(Exercise aim) Take every line in the entries that includes the word "none" and copy it.

(Source information)
————————
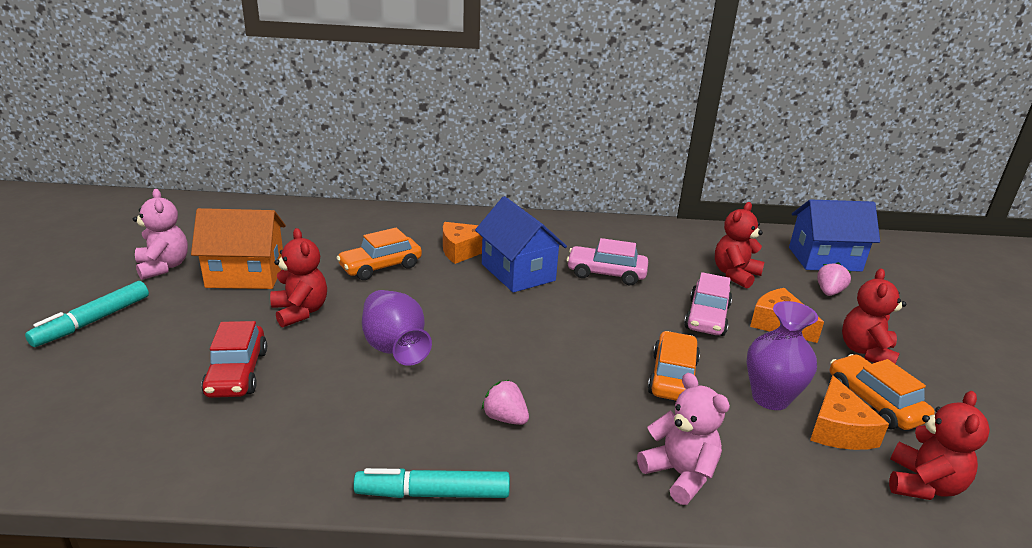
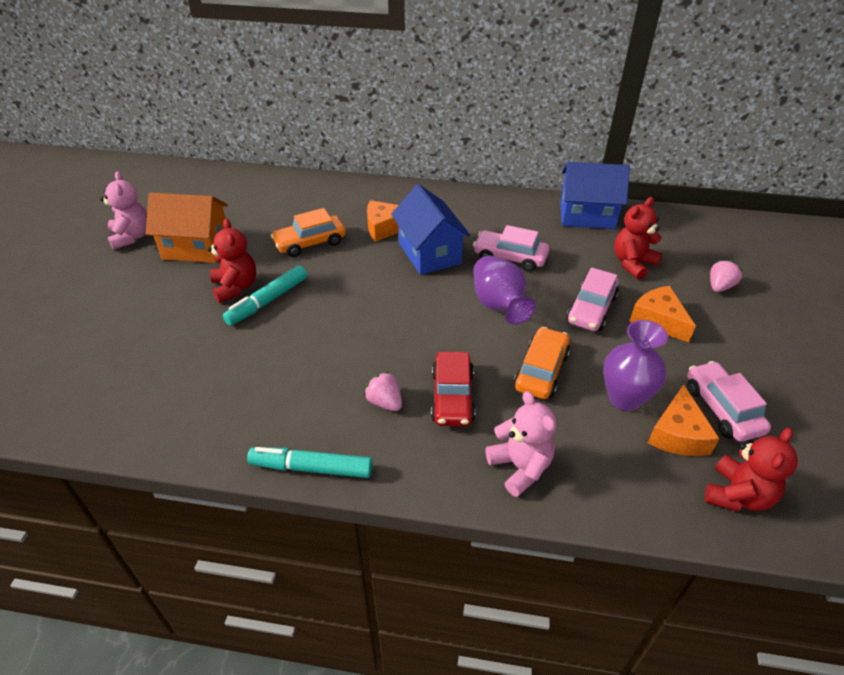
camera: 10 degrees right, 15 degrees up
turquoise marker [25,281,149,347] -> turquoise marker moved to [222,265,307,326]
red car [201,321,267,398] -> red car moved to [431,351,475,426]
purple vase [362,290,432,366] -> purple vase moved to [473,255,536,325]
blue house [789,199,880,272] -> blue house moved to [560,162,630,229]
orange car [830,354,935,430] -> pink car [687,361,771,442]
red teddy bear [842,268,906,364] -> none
————————
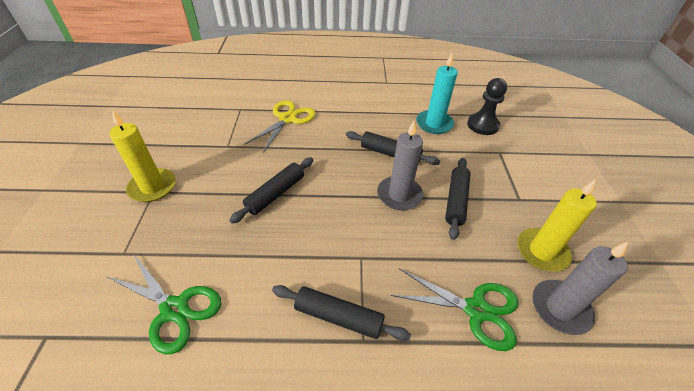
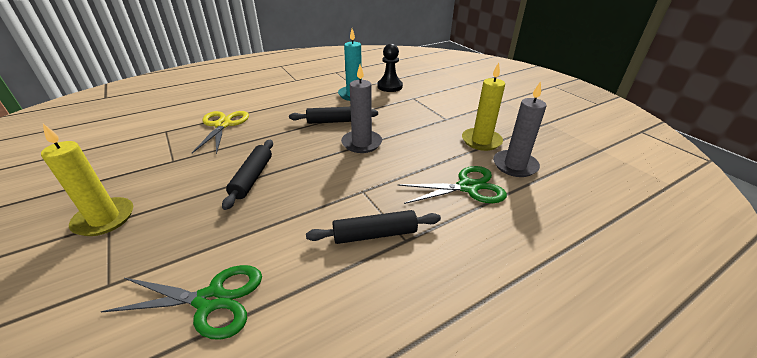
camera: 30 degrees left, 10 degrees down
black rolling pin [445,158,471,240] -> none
————————
(Written answer)
red teddy bear [842,268,906,364] -> none
black rolling pin [445,158,471,240] -> none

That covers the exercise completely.